[Collection entries]

★ ★ ★ ★

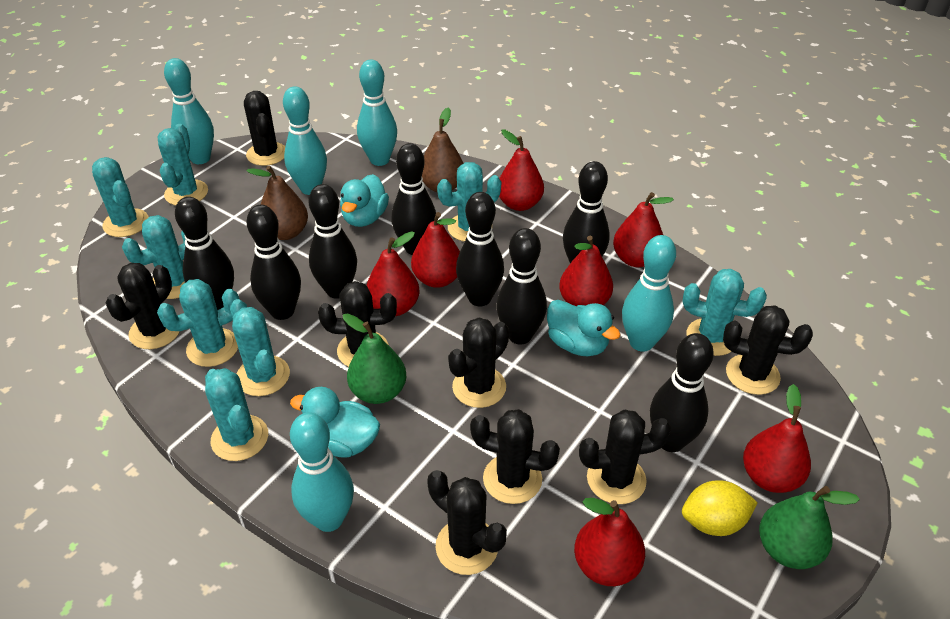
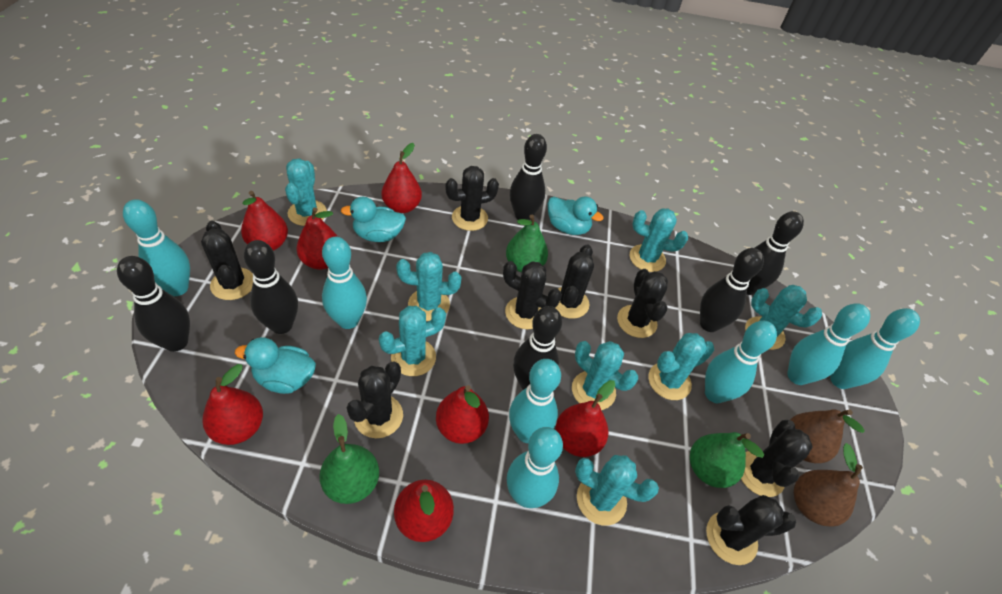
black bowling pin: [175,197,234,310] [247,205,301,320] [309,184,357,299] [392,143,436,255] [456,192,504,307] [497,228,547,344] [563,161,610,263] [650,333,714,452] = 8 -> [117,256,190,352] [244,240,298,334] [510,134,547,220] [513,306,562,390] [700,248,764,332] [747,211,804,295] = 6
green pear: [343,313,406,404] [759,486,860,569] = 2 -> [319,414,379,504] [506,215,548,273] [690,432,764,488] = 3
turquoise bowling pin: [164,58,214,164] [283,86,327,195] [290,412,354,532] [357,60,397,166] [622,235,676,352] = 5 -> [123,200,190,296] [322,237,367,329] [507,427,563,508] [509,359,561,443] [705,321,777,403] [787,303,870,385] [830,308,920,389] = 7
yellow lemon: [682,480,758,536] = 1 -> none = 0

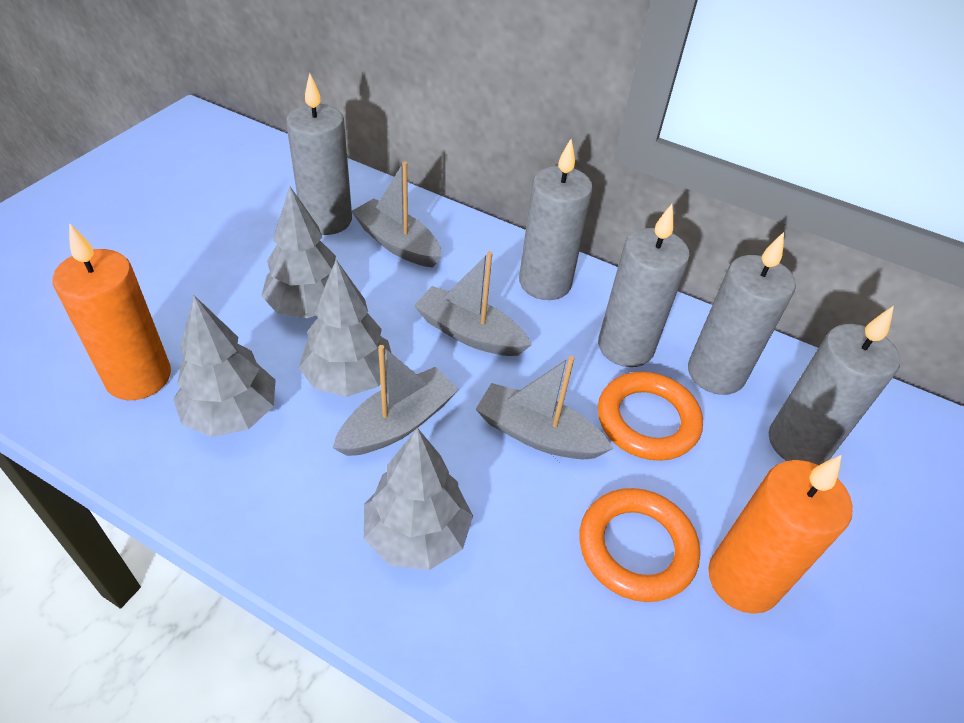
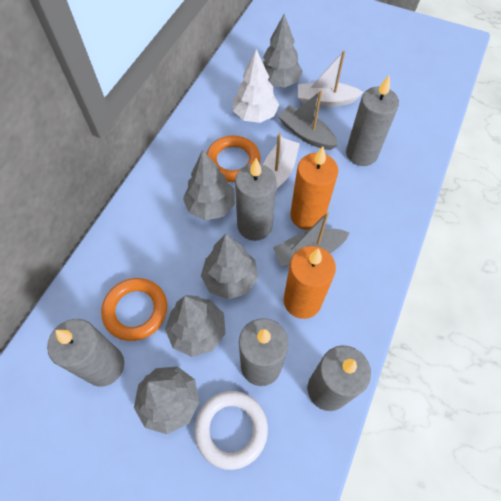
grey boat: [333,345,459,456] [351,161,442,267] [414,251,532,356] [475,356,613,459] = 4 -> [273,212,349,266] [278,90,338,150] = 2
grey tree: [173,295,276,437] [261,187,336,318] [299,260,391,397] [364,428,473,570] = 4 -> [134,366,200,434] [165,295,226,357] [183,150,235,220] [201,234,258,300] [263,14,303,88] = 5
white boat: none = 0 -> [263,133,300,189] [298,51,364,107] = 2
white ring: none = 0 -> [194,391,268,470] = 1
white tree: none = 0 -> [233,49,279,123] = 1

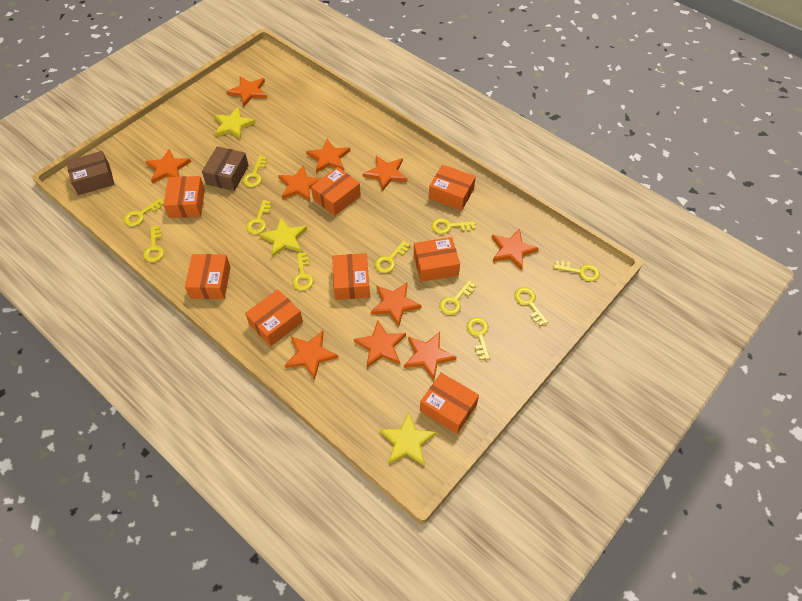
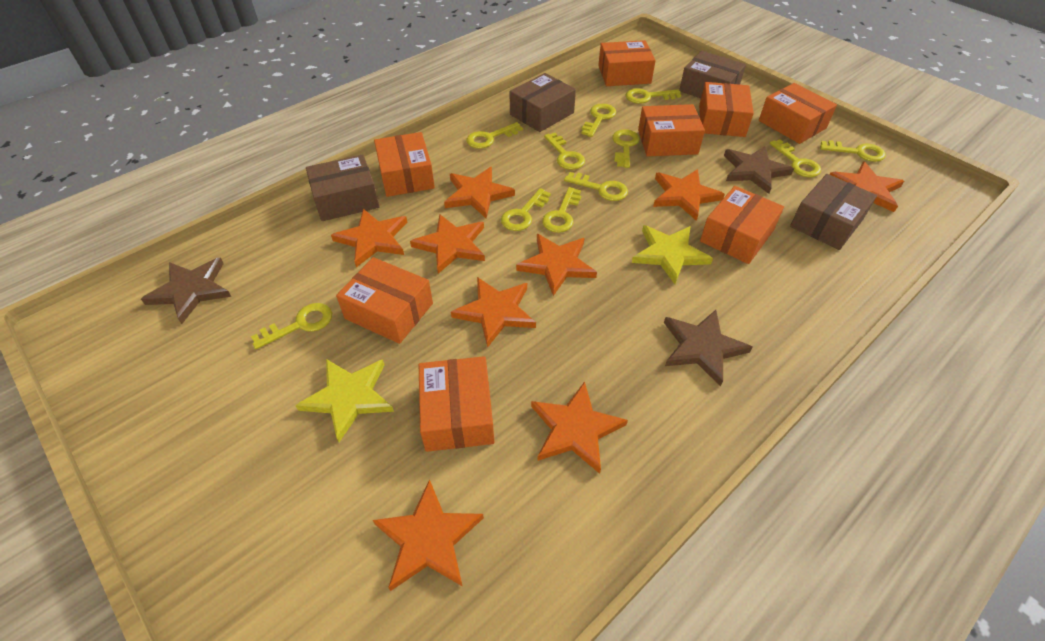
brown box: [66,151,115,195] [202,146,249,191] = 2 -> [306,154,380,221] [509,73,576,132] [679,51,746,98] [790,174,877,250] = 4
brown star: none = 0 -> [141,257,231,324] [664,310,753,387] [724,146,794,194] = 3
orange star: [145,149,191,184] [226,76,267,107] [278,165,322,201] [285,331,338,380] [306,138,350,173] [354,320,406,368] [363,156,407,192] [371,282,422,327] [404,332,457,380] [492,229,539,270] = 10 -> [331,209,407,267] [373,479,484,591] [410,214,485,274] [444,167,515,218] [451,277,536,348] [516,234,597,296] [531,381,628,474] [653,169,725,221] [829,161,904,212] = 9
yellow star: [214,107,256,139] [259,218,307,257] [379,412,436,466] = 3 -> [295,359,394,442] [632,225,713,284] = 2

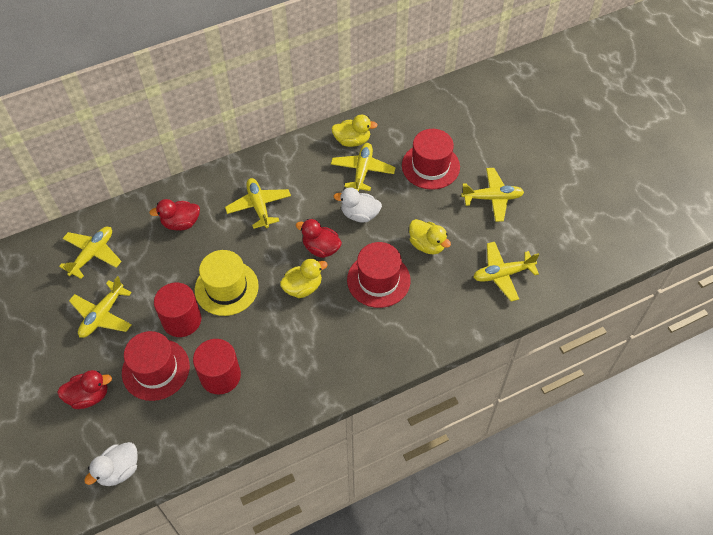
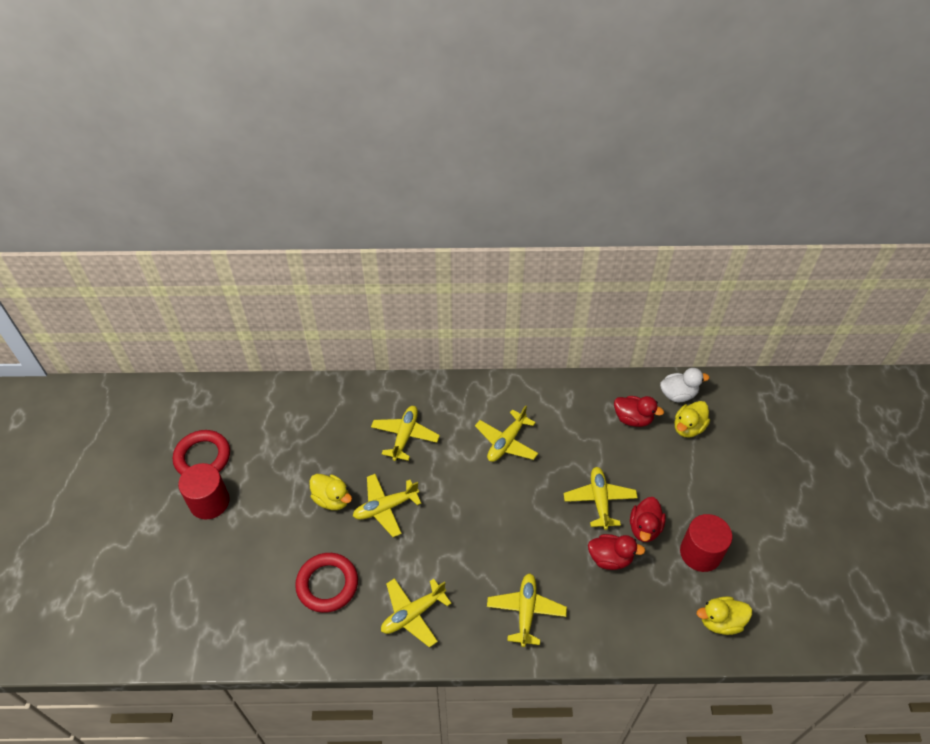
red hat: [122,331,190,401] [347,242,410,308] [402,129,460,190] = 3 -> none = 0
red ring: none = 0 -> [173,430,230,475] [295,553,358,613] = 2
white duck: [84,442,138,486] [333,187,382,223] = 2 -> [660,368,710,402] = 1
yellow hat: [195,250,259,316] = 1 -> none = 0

★ ★ ★ ★

YOUR ASSIGNMENT:
Using the entries above, reproduce word for word only the lines from the one that contains "white tree: none = 0 -> [233,49,279,123] = 1" to the one that contains "brown star: none", both ends included, and drop every picture.

SOLUTION BELOW:
white tree: none = 0 -> [233,49,279,123] = 1

brown box: [66,151,115,195] [202,146,249,191] = 2 -> [306,154,380,221] [509,73,576,132] [679,51,746,98] [790,174,877,250] = 4
brown star: none = 0 -> [141,257,231,324] [664,310,753,387] [724,146,794,194] = 3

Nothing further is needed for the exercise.